- SET EXERCISE -
Pick out each line in the entries that contains the word "appoggiatura", and copy those lines in full.

·····

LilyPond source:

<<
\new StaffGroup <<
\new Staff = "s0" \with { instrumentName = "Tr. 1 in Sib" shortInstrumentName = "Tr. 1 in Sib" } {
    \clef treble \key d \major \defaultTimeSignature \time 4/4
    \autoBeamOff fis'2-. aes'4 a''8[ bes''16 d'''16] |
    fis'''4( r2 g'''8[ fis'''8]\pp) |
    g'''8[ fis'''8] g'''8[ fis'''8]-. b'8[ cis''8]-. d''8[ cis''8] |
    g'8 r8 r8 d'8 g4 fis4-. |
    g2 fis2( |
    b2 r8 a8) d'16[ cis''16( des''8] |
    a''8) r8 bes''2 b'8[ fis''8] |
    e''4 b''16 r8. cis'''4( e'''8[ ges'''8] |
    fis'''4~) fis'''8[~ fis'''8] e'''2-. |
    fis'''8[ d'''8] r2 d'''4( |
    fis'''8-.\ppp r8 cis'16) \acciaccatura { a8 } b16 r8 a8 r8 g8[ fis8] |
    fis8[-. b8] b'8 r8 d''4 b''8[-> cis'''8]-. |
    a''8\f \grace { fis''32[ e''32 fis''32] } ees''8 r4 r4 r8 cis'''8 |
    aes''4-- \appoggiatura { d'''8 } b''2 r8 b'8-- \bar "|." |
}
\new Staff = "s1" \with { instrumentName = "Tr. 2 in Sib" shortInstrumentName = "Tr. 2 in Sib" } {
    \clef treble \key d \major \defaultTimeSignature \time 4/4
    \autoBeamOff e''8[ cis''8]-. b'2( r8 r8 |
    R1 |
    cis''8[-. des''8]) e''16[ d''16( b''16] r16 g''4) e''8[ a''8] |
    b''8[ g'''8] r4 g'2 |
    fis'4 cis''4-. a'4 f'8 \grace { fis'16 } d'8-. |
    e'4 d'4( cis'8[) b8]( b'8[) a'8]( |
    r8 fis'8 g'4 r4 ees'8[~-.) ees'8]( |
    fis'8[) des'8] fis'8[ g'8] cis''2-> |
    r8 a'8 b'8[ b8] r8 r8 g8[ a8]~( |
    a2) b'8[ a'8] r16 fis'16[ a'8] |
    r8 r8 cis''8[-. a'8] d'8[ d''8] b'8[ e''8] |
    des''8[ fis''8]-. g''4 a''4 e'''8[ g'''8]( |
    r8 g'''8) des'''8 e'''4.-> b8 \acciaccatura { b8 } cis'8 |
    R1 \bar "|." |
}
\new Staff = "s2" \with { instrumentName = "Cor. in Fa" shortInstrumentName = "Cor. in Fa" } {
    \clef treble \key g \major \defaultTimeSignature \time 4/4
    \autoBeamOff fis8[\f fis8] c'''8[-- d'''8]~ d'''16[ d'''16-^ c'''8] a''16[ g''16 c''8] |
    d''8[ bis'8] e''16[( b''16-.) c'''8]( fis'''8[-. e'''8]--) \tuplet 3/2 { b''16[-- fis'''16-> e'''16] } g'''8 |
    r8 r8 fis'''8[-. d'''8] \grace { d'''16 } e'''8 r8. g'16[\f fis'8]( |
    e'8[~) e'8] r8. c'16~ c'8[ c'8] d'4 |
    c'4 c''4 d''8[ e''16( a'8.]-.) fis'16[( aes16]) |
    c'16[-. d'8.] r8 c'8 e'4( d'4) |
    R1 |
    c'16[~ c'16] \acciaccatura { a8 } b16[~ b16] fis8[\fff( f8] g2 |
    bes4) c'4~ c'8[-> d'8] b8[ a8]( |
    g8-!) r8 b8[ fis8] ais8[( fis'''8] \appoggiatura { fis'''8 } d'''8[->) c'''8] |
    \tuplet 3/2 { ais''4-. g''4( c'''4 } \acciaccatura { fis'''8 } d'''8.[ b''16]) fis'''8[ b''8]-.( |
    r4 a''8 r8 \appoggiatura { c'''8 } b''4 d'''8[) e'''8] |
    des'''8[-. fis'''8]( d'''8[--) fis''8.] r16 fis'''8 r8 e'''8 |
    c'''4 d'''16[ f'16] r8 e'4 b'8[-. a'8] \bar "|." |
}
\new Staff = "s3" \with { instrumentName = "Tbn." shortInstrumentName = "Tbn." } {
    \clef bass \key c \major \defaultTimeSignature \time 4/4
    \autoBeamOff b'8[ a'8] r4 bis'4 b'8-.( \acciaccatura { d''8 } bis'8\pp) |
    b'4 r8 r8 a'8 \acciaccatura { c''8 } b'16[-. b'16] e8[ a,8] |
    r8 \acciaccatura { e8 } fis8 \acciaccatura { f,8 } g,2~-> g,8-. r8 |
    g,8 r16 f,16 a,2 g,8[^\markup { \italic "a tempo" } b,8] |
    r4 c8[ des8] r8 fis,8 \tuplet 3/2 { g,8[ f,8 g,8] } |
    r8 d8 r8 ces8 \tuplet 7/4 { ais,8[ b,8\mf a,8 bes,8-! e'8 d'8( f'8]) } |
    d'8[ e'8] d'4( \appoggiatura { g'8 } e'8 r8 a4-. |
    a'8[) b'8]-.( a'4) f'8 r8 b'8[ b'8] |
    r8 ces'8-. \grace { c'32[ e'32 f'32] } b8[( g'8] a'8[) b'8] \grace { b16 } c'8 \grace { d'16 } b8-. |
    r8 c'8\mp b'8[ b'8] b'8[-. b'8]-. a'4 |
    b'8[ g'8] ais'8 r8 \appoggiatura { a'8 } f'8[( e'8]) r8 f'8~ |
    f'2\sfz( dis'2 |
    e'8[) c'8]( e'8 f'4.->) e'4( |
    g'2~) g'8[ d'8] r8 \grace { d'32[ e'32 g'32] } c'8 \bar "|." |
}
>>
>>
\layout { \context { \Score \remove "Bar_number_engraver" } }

·····

- THE RESULT -
    aes''4-- \appoggiatura { d'''8 } b''2 r8 b'8-- \bar "|." |
    g8-!) r8 b8[ fis8] ais8[( fis'''8] \appoggiatura { fis'''8 } d'''8[->) c'''8] |
    r4 a''8 r8 \appoggiatura { c'''8 } b''4 d'''8[) e'''8] |
    d'8[ e'8] d'4( \appoggiatura { g'8 } e'8 r8 a4-. |
    b'8[ g'8] ais'8 r8 \appoggiatura { a'8 } f'8[( e'8]) r8 f'8~ |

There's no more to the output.